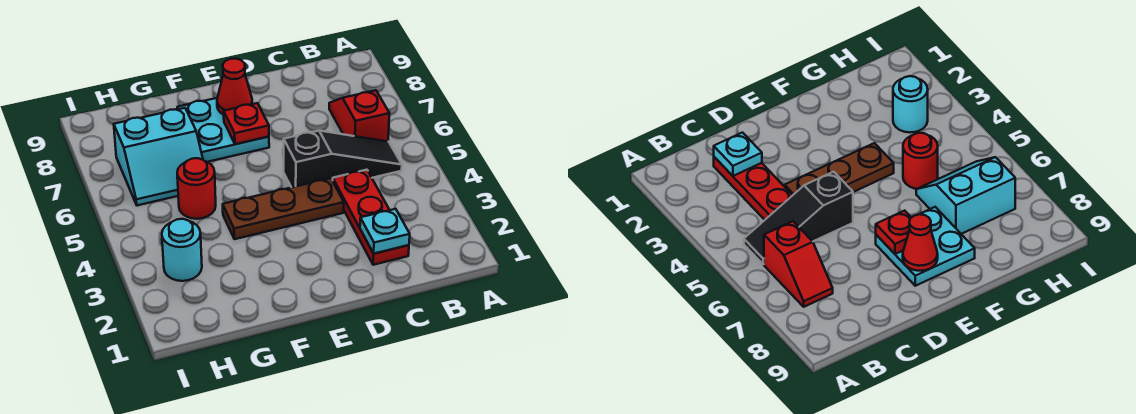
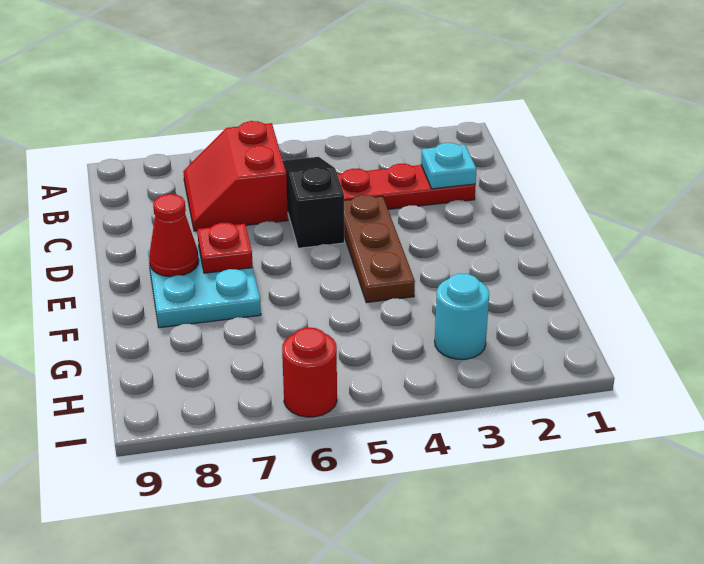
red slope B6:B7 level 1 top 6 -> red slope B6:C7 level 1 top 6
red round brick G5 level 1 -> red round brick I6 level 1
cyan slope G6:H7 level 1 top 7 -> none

WORK ITEM: Only the text of the listing above is wanted, transcribed exactly, without its images.

TASK ANSWER:
red slope B6:B7 level 1 top 6 -> red slope B6:C7 level 1 top 6
red round brick G5 level 1 -> red round brick I6 level 1
cyan slope G6:H7 level 1 top 7 -> none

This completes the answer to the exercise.